*** EXTRACTED RECORDS ***
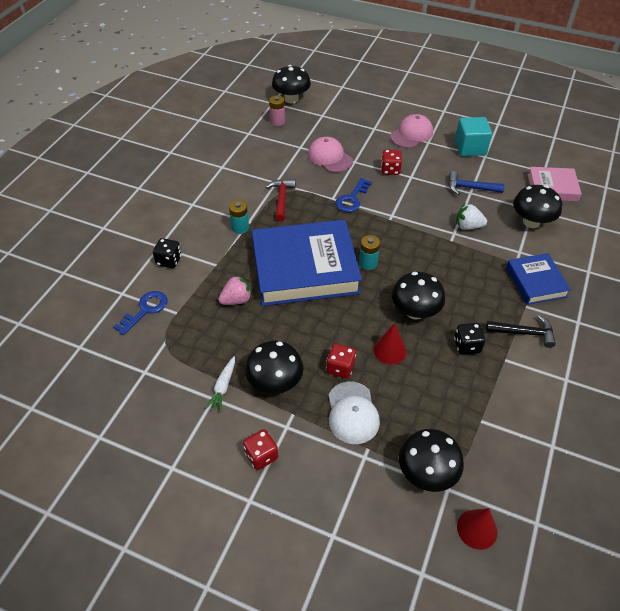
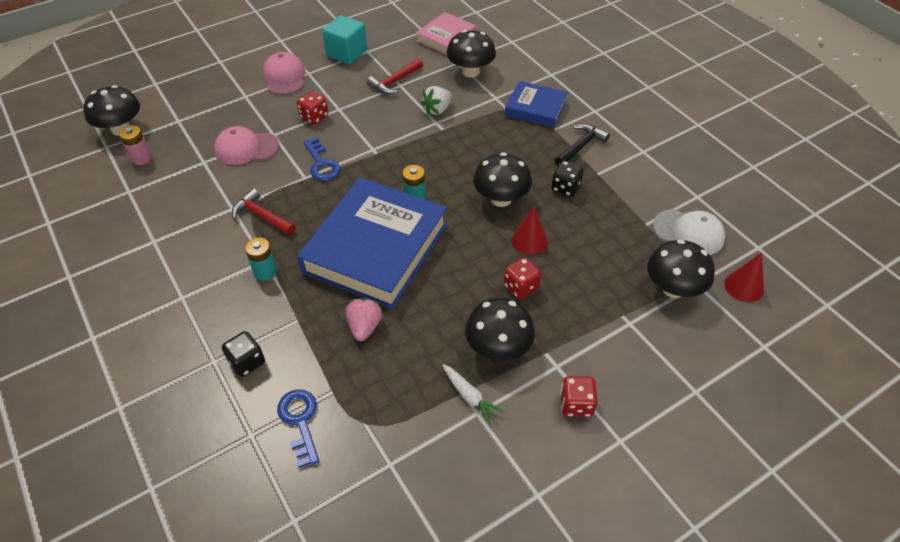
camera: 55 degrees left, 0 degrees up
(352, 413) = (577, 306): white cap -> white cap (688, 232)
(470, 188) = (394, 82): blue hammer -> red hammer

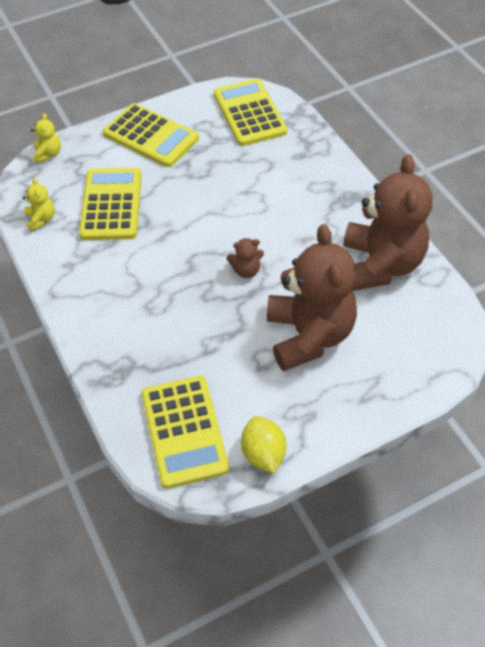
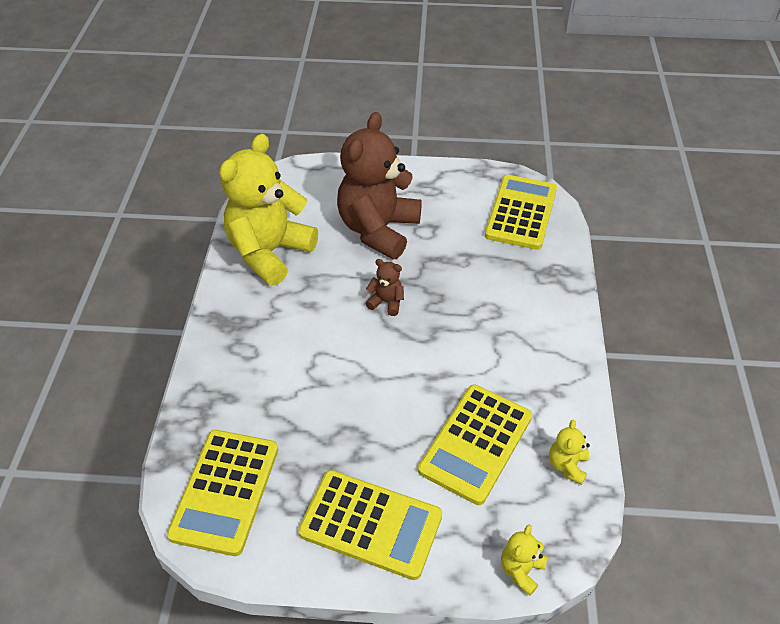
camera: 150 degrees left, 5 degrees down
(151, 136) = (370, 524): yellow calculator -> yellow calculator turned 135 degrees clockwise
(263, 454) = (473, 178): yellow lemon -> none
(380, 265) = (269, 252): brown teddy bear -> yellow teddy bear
*** End of EXTRACTED RECORDS ***
TASK GOAL =
All lines above containing the string "yellow": copy each one.

SOLVED PROBLEM =
(151, 136) = (370, 524): yellow calculator -> yellow calculator turned 135 degrees clockwise
(263, 454) = (473, 178): yellow lemon -> none
(380, 265) = (269, 252): brown teddy bear -> yellow teddy bear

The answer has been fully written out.